§ **Data section**
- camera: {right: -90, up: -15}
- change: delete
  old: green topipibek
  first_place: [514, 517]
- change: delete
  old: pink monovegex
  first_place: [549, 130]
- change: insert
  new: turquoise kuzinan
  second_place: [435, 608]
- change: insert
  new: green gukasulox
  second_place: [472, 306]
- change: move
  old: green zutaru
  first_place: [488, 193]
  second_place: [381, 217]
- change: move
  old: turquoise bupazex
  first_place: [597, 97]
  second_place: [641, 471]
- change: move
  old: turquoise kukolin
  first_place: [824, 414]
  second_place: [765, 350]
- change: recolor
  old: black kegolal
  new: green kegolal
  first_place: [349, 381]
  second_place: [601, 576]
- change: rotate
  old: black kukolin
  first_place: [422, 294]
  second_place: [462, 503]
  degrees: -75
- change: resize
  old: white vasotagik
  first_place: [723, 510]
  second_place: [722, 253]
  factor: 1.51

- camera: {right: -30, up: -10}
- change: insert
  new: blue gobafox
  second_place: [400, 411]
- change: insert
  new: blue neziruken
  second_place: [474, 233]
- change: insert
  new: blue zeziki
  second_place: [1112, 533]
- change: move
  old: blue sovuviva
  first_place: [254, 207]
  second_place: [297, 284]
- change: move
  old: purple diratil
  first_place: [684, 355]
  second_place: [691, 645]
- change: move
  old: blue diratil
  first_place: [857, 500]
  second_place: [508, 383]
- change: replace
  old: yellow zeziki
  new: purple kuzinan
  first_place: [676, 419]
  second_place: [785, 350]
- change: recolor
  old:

§ **What is needed**
Please report every line among the entries that includes "black".

§ **Your response**
  old: black kegolal
  old: black kukolin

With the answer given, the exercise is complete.